● **Brief**:
Give back the lines below exactly, but do not include any pictures.

● **Dataset extract**:
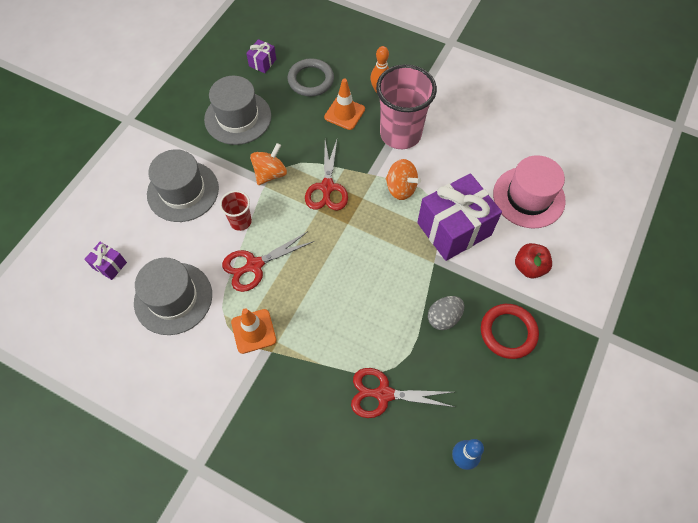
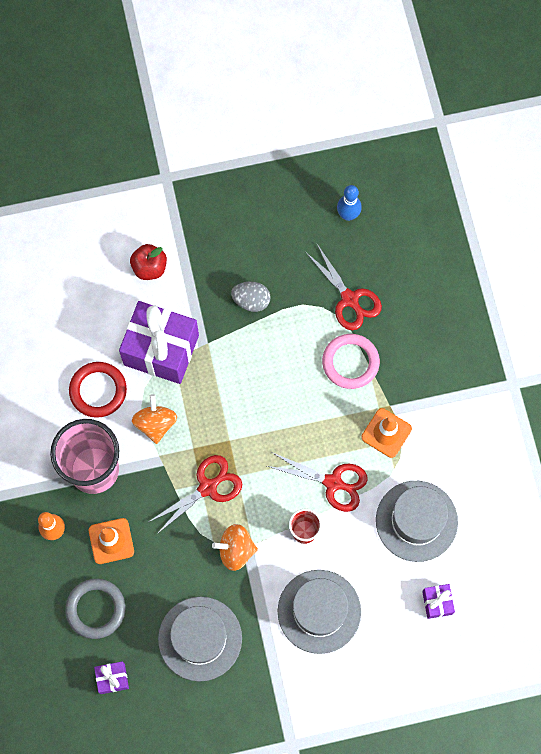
camera: 130 degrees left, 10 degrees up
red ring [481,304,539,359] -> red ring moved to [69,362,127,418]
pink hat [493,155,566,228] -> none
none -> pink ring [322,334,380,389]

● **Response**:
camera: 130 degrees left, 10 degrees up
red ring [481,304,539,359] -> red ring moved to [69,362,127,418]
pink hat [493,155,566,228] -> none
none -> pink ring [322,334,380,389]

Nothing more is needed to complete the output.